▶ **Exercise**
From the records below, copy out exactly the lines from the one containing "(397, 178) = (425, 510): none -> grey car" to the one containing "(837, 217) = (327, 174): white", both included. Add nothing else.

▶ **Before-and-after object listings**
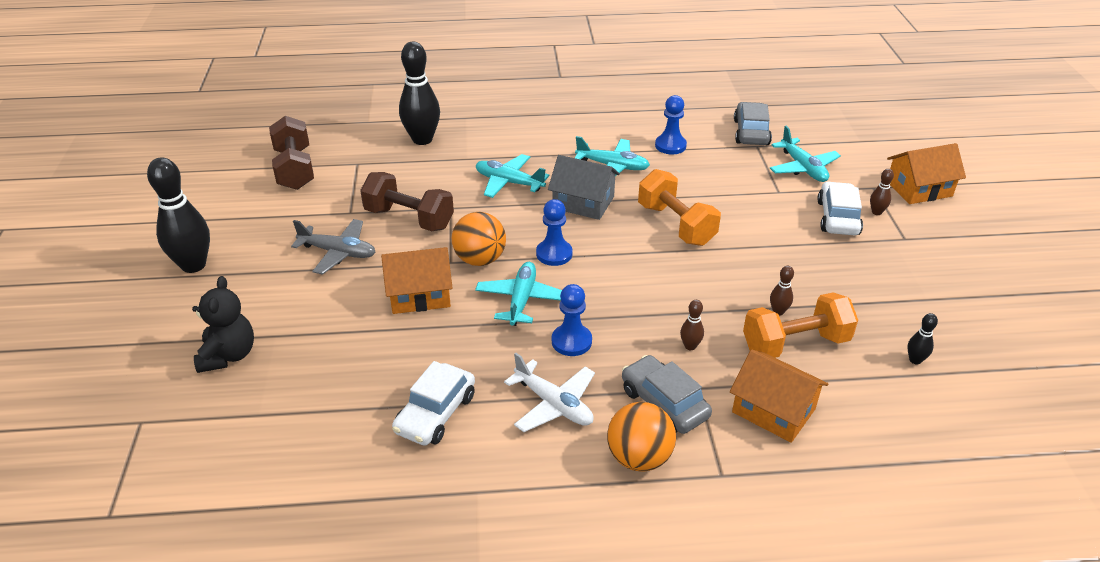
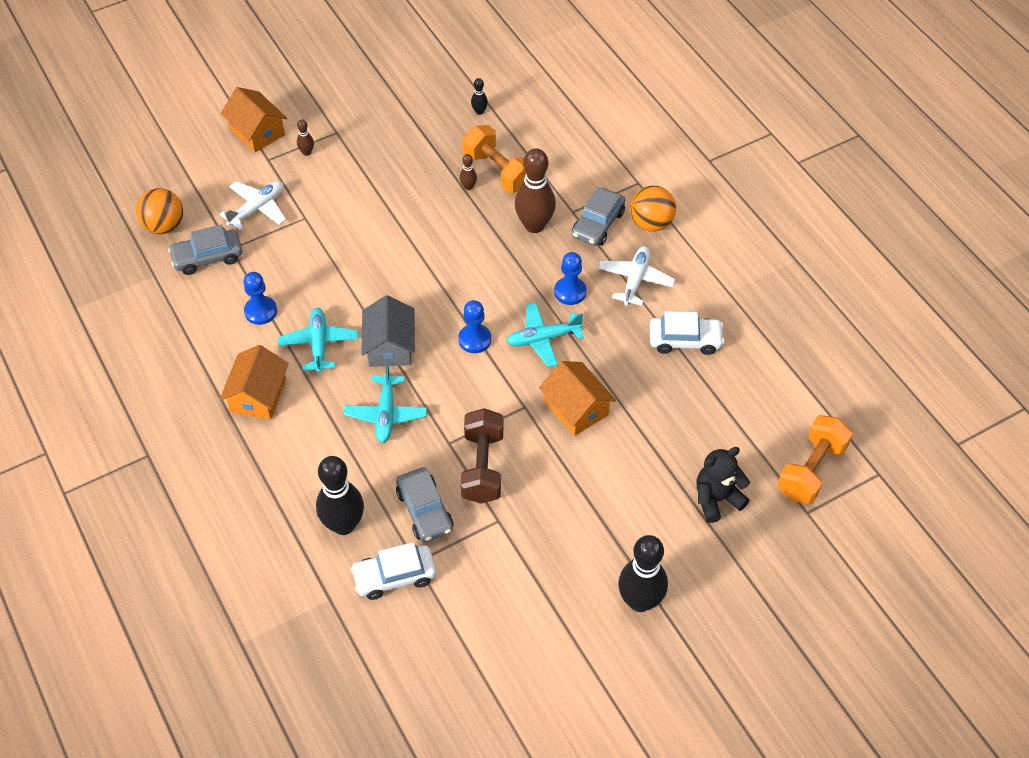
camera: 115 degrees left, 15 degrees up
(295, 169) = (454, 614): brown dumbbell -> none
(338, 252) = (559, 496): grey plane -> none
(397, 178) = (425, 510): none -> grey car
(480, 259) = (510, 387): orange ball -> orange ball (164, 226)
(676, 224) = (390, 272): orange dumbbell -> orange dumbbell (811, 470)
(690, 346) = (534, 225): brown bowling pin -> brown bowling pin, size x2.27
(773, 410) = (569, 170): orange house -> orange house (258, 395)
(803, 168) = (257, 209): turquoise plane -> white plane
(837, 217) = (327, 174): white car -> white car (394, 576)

---

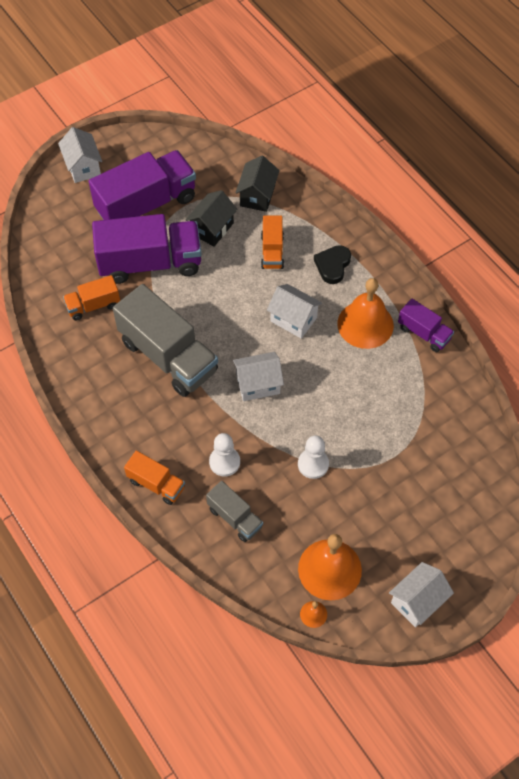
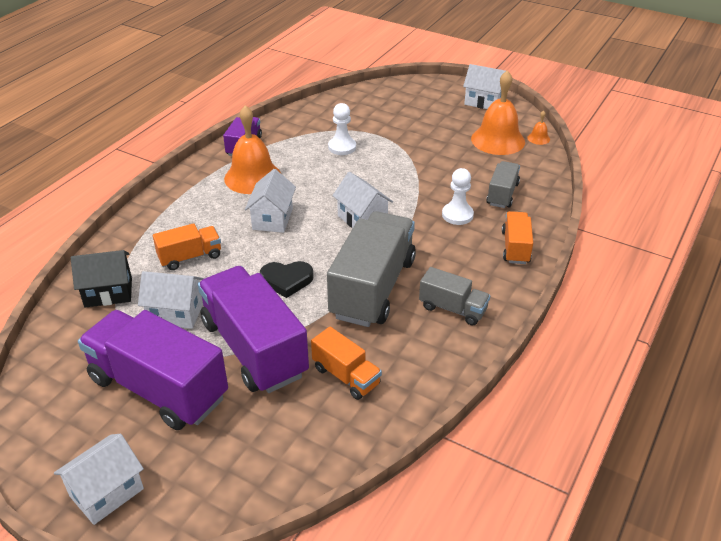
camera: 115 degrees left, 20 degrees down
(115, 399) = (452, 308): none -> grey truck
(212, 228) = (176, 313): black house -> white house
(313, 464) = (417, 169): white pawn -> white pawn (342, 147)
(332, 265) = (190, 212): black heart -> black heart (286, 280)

▶ **Written answer**
(397, 178) = (425, 510): none -> grey car
(480, 259) = (510, 387): orange ball -> orange ball (164, 226)
(676, 224) = (390, 272): orange dumbbell -> orange dumbbell (811, 470)
(690, 346) = (534, 225): brown bowling pin -> brown bowling pin, size x2.27
(773, 410) = (569, 170): orange house -> orange house (258, 395)
(803, 168) = (257, 209): turquoise plane -> white plane
(837, 217) = (327, 174): white car -> white car (394, 576)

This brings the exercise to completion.